__The problem__
A complete answer includes every line below with the word "minus".

__Provided records__
------

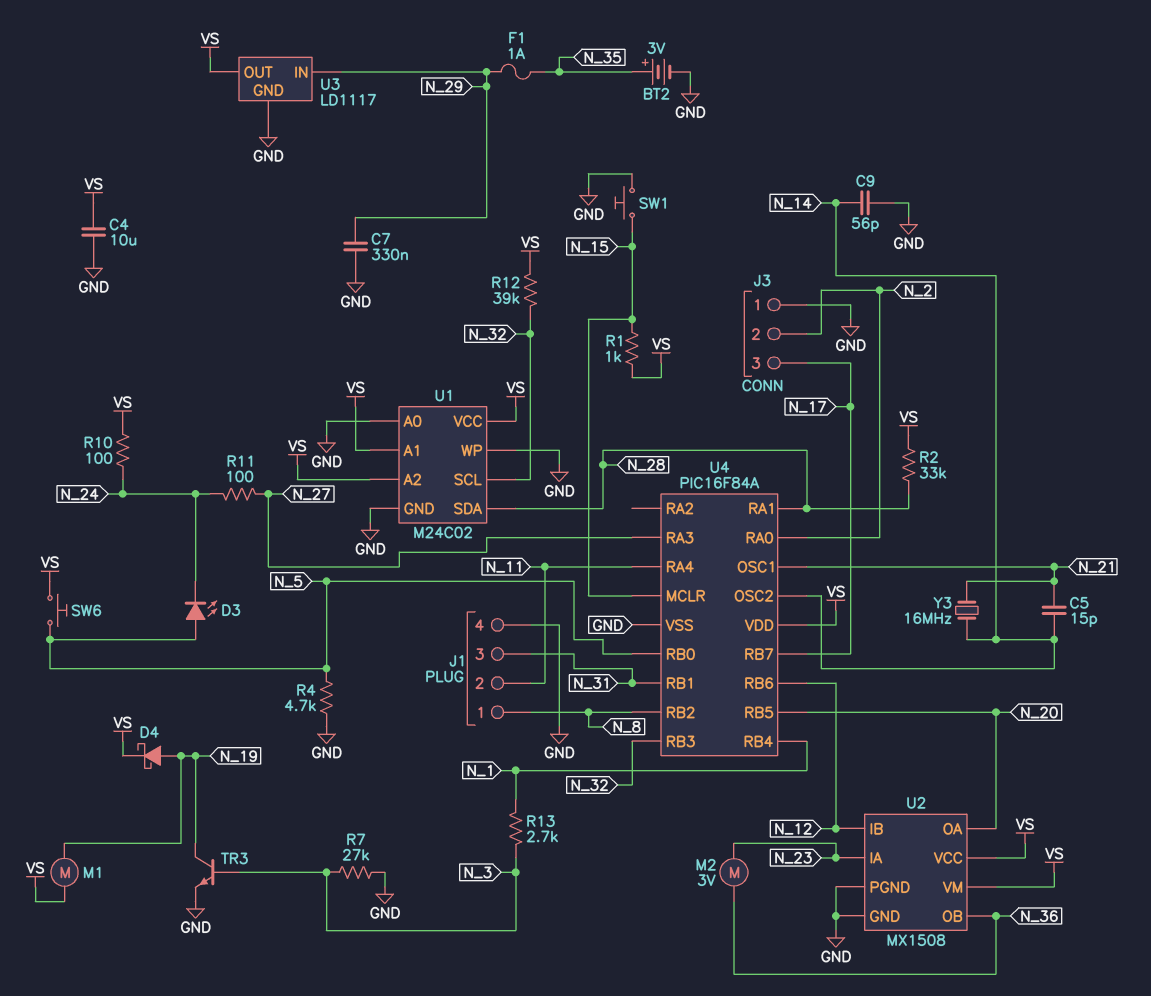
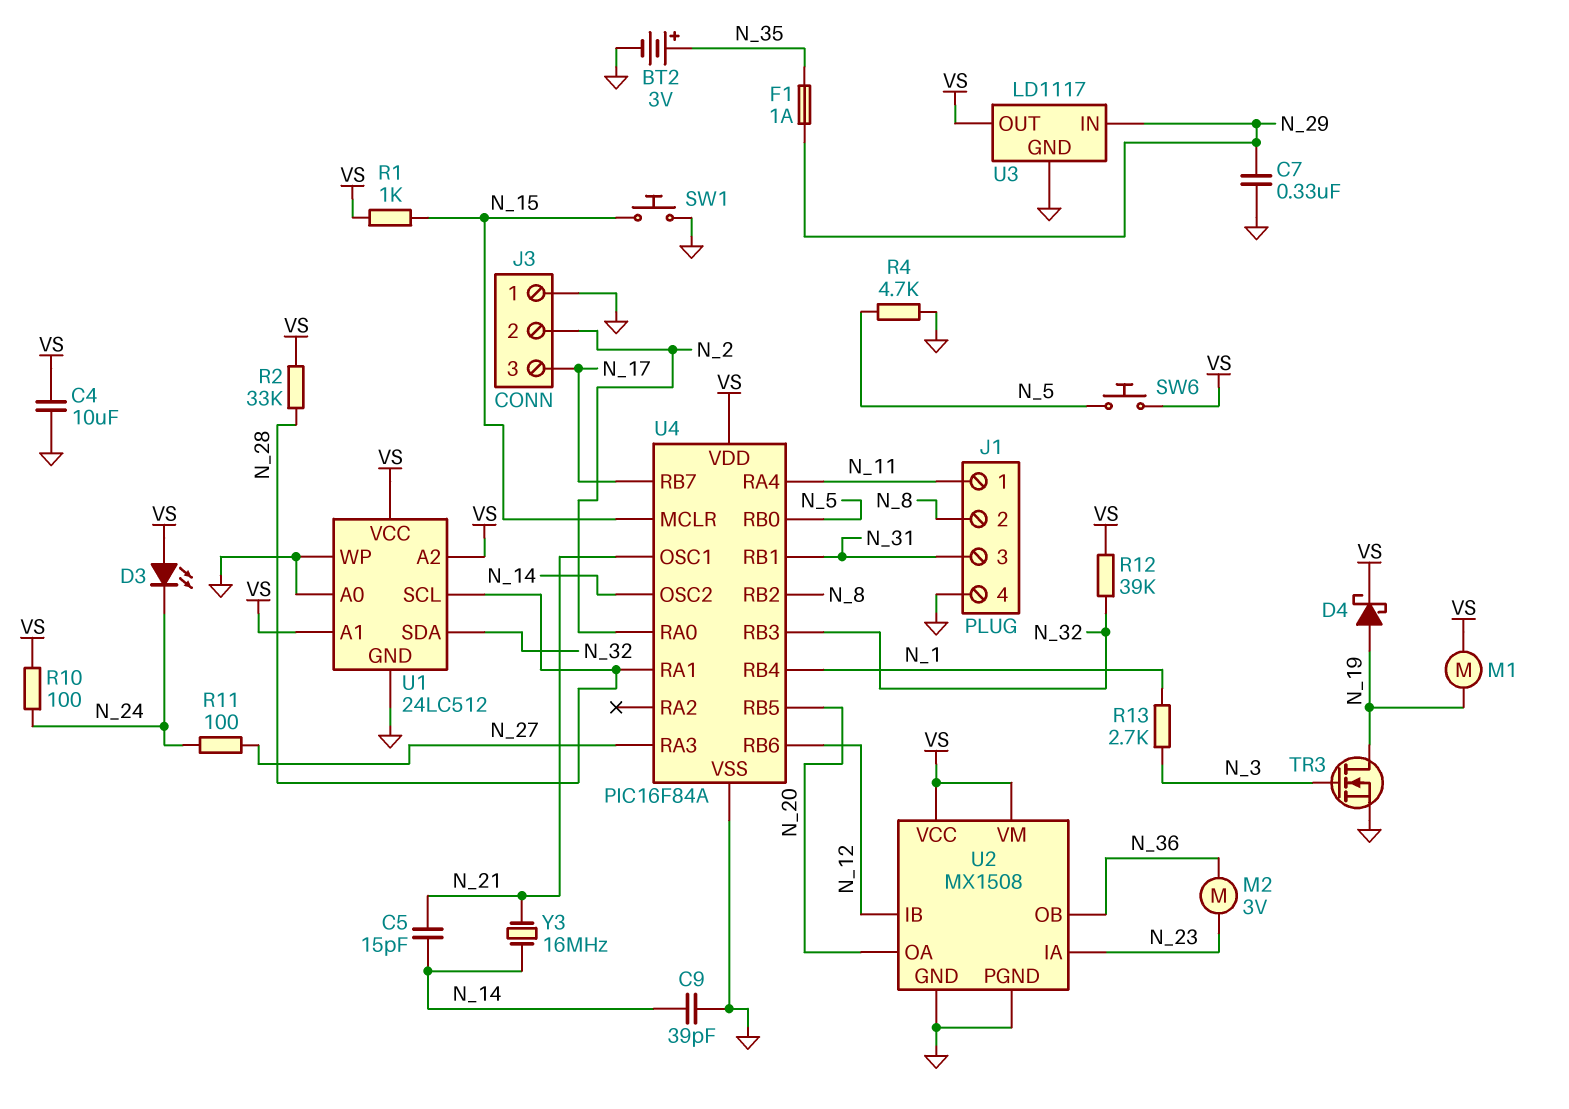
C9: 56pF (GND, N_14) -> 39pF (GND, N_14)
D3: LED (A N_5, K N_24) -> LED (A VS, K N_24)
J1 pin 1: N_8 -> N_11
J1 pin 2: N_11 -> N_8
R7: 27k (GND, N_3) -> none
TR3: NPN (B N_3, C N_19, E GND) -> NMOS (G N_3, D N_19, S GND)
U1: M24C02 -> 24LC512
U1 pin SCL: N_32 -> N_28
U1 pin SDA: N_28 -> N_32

------

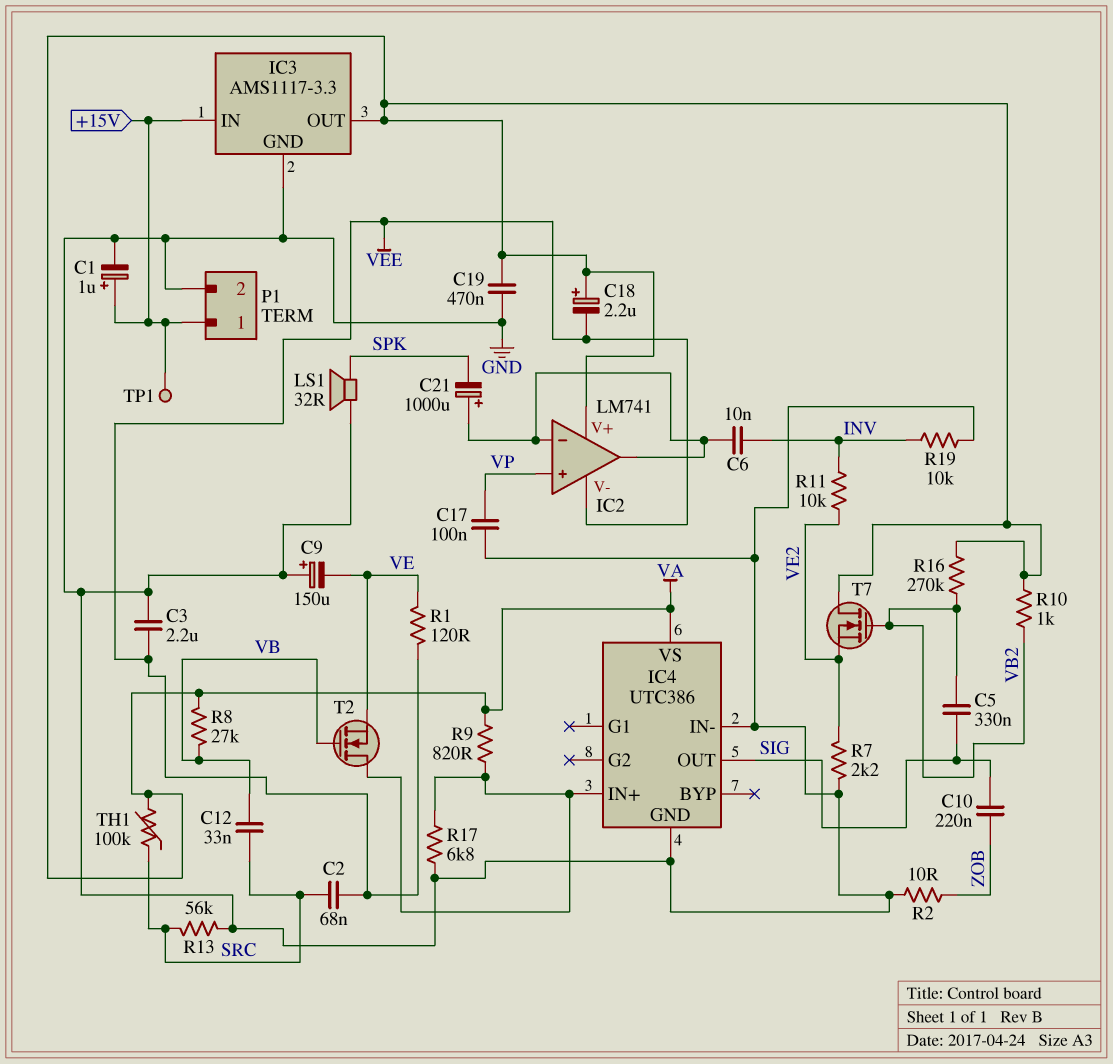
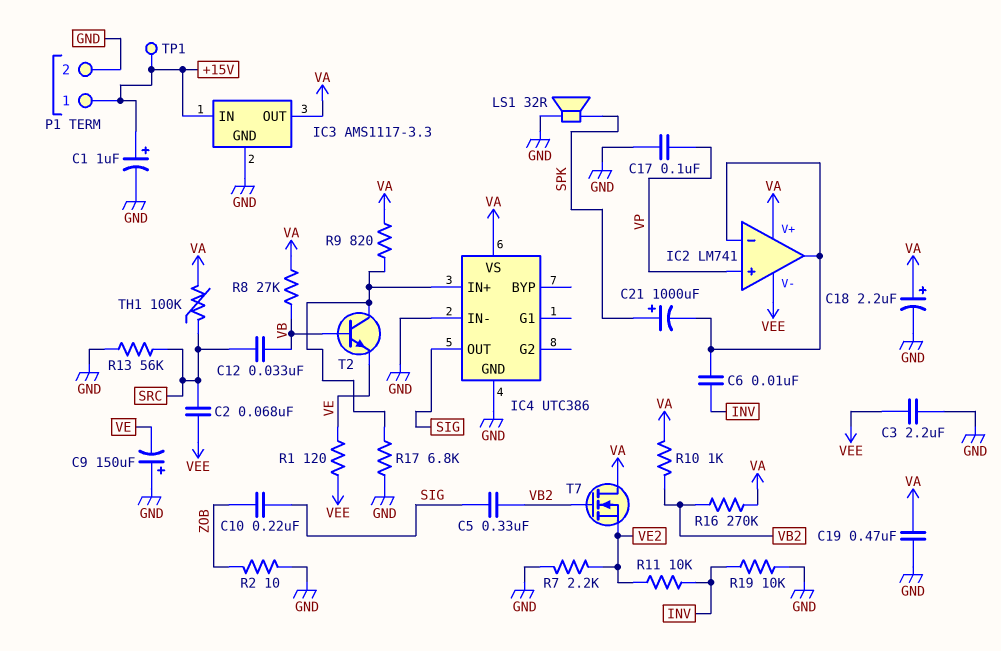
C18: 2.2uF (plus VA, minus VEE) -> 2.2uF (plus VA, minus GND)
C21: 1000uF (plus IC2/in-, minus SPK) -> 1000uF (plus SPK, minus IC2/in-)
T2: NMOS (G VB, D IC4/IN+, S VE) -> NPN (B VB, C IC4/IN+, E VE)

------

__Answer to the problem__
C18: 2.2uF (plus VA, minus VEE) -> 2.2uF (plus VA, minus GND)
C21: 1000uF (plus IC2/in-, minus SPK) -> 1000uF (plus SPK, minus IC2/in-)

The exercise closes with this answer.